Task objective
Copy out all lines from the material that contain the string "shape".

──────── Available records

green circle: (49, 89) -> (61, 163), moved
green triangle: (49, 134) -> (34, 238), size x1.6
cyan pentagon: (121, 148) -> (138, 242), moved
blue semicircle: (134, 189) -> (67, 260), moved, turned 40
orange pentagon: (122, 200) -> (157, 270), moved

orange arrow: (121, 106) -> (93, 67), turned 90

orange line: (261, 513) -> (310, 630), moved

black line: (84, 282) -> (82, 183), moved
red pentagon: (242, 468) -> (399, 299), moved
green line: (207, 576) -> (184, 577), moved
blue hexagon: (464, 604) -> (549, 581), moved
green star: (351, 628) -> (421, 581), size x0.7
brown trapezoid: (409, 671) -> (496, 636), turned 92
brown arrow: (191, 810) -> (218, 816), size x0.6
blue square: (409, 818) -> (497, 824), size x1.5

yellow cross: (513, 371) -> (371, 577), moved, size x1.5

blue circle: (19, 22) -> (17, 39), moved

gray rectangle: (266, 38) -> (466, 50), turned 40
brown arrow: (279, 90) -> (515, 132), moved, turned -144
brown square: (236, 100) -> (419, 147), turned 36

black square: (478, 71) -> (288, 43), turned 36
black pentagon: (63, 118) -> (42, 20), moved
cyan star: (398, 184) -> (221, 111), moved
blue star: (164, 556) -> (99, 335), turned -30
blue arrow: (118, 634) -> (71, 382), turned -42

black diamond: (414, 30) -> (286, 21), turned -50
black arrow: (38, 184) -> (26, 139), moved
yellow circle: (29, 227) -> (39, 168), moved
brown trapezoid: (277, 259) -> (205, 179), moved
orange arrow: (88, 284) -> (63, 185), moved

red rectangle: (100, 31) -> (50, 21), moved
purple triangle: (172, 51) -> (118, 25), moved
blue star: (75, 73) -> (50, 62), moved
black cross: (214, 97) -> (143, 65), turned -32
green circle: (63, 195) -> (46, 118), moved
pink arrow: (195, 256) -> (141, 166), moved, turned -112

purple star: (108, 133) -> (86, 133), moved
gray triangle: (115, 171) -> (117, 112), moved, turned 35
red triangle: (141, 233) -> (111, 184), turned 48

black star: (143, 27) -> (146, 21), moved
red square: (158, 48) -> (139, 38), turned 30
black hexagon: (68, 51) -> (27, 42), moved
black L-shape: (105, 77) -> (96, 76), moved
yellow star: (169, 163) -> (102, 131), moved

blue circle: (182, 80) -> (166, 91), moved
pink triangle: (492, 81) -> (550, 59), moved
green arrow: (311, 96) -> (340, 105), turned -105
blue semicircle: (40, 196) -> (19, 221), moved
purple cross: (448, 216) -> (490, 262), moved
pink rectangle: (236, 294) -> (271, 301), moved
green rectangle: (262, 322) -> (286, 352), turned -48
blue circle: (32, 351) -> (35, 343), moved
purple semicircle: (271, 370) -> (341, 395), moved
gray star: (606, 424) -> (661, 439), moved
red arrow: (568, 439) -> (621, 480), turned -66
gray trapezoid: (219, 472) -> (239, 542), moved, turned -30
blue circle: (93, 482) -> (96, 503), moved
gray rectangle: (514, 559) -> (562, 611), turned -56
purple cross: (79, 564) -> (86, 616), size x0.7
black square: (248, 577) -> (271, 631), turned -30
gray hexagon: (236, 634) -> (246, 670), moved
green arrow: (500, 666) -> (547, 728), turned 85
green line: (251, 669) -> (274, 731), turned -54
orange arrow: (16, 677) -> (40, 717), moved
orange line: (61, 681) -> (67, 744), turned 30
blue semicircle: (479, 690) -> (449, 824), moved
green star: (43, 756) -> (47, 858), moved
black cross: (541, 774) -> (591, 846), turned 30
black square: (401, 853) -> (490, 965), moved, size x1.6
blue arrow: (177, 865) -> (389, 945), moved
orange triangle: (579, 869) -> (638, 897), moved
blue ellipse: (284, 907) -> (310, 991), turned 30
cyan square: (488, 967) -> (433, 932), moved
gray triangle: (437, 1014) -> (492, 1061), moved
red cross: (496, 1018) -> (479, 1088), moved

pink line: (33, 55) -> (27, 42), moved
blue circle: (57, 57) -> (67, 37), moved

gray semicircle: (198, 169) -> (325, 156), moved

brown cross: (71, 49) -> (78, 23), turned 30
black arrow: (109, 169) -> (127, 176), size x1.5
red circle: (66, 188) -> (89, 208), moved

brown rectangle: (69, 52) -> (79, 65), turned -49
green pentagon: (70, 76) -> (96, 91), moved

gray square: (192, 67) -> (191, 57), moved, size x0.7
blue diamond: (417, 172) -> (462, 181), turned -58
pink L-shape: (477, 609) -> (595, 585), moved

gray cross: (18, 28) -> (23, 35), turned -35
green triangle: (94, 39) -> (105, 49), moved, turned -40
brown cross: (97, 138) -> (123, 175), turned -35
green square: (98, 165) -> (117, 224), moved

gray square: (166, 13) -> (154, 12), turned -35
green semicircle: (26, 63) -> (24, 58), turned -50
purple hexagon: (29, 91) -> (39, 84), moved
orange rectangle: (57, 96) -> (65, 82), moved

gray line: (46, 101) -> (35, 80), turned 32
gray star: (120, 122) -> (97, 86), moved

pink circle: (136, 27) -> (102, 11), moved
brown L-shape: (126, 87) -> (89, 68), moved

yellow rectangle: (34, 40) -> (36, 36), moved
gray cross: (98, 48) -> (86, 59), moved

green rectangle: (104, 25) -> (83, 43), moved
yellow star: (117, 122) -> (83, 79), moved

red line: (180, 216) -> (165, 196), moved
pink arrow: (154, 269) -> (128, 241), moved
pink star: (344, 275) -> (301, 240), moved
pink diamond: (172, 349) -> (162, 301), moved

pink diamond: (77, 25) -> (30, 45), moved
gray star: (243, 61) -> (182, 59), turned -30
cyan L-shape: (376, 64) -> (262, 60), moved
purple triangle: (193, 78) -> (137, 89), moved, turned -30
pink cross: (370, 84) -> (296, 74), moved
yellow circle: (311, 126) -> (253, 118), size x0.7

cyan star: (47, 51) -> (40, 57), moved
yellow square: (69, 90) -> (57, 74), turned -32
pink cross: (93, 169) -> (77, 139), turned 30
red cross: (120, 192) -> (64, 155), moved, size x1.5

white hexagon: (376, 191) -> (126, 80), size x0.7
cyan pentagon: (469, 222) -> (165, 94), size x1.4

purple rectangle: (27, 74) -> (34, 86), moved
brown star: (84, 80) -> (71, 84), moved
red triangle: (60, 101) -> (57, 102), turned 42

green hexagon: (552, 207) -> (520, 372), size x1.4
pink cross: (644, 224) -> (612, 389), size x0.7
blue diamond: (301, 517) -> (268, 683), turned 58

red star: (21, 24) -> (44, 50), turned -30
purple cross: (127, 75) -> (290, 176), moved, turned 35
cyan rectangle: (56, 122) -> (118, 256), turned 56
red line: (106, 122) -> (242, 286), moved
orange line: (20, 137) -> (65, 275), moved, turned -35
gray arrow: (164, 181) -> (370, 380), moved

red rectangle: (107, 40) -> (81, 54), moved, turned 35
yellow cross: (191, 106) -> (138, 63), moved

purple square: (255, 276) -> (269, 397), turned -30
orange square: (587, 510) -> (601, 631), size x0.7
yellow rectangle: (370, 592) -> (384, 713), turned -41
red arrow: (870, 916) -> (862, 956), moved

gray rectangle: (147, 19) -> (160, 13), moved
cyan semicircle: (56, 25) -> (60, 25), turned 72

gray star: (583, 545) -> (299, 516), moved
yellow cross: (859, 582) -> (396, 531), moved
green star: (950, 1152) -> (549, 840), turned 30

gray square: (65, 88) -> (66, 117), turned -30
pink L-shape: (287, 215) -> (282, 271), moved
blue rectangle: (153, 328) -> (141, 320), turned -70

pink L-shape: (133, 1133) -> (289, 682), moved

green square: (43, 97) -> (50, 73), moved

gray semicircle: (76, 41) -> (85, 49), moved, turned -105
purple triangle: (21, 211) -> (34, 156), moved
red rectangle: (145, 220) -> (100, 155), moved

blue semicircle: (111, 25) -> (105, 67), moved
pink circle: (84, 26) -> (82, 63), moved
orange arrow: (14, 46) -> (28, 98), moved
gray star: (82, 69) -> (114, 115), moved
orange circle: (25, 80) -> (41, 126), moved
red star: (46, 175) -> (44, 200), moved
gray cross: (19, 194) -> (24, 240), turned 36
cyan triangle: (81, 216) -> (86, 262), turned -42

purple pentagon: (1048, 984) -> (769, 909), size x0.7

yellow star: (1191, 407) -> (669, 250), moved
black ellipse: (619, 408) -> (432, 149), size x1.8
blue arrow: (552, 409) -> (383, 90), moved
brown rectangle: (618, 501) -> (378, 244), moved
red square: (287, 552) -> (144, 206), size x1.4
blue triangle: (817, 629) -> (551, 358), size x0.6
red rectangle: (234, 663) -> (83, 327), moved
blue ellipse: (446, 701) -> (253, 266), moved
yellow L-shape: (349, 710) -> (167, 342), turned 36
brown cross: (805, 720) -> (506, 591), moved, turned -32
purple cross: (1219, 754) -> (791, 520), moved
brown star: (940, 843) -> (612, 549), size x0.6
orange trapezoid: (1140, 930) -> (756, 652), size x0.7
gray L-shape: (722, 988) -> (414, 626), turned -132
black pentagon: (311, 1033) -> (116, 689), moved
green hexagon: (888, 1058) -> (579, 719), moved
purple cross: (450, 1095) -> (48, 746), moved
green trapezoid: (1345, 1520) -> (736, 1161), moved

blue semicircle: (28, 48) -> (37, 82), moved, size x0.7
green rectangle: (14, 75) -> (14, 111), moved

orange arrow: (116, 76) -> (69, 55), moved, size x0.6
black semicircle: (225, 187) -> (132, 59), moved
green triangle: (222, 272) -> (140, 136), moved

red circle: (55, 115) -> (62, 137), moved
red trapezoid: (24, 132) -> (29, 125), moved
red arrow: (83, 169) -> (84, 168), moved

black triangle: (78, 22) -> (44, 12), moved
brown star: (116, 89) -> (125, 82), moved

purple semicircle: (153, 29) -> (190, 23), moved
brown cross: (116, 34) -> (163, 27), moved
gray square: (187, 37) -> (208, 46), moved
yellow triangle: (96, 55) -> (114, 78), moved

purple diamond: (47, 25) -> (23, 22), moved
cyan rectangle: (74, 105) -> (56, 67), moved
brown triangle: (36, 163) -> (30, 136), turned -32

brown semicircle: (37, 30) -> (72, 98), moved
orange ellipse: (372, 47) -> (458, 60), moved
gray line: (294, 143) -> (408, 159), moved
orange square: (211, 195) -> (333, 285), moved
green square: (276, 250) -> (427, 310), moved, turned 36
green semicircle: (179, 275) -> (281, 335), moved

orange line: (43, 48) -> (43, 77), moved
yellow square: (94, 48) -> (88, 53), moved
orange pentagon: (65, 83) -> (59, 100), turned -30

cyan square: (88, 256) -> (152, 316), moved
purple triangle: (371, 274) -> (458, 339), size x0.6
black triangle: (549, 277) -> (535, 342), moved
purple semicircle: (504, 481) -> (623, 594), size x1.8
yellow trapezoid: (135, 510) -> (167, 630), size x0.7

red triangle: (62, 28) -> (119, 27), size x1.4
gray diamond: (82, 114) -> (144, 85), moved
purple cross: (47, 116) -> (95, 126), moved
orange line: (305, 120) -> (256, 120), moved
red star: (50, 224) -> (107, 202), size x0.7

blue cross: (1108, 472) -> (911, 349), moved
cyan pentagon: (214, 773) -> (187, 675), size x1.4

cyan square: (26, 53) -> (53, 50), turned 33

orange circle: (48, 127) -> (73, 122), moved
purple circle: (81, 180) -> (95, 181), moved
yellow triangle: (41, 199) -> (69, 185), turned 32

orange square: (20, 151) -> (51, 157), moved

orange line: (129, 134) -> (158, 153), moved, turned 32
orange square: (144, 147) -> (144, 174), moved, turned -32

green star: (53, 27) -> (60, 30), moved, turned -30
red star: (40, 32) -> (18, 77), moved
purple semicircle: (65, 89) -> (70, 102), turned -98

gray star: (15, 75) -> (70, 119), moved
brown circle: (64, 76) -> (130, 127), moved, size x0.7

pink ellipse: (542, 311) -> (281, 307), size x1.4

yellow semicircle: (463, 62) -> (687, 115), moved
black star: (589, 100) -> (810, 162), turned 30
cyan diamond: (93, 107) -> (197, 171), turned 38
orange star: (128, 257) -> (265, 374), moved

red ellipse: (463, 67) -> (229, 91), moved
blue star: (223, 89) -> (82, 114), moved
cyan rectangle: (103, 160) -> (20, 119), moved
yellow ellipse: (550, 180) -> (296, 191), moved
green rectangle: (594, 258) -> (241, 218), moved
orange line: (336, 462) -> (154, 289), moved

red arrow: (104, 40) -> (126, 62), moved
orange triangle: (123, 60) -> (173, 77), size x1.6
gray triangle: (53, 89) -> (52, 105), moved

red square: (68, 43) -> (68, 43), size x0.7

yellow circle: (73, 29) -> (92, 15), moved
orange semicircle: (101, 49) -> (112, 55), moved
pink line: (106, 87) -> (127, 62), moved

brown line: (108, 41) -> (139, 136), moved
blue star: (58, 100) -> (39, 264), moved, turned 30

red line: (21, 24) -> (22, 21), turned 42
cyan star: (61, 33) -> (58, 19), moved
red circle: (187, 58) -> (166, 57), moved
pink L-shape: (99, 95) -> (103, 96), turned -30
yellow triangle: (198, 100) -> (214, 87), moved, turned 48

────────────────

Task solution
black L-shape: (105, 77) -> (96, 76), moved
pink L-shape: (477, 609) -> (595, 585), moved
brown L-shape: (126, 87) -> (89, 68), moved
cyan L-shape: (376, 64) -> (262, 60), moved
pink L-shape: (287, 215) -> (282, 271), moved
pink L-shape: (133, 1133) -> (289, 682), moved
yellow L-shape: (349, 710) -> (167, 342), turned 36
gray L-shape: (722, 988) -> (414, 626), turned -132
pink L-shape: (99, 95) -> (103, 96), turned -30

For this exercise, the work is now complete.